**DATA FOR THE TASK:**
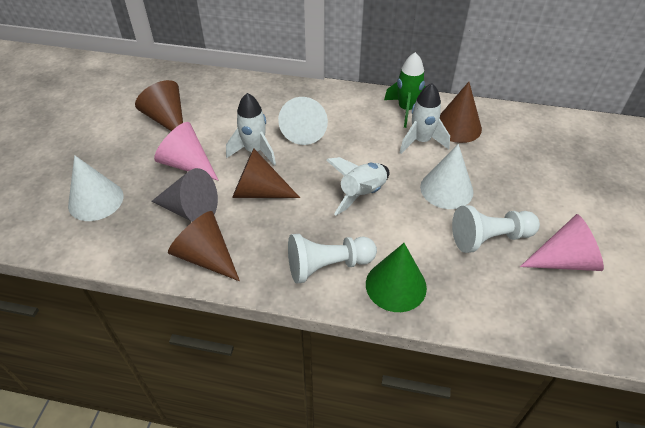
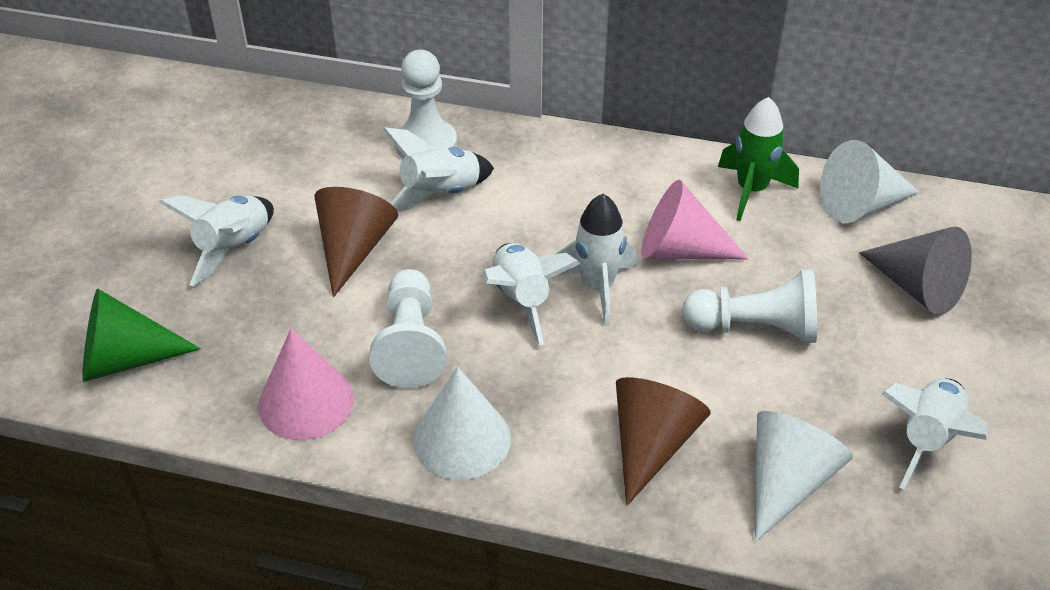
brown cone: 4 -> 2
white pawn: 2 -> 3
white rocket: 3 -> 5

* * *

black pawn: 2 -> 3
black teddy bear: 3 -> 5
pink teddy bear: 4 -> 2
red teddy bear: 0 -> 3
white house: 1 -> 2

**REQUIREMENT:** Go through the listing and copy each line with the string "teddy".

**TASK ANSWER:**
black teddy bear: 3 -> 5
pink teddy bear: 4 -> 2
red teddy bear: 0 -> 3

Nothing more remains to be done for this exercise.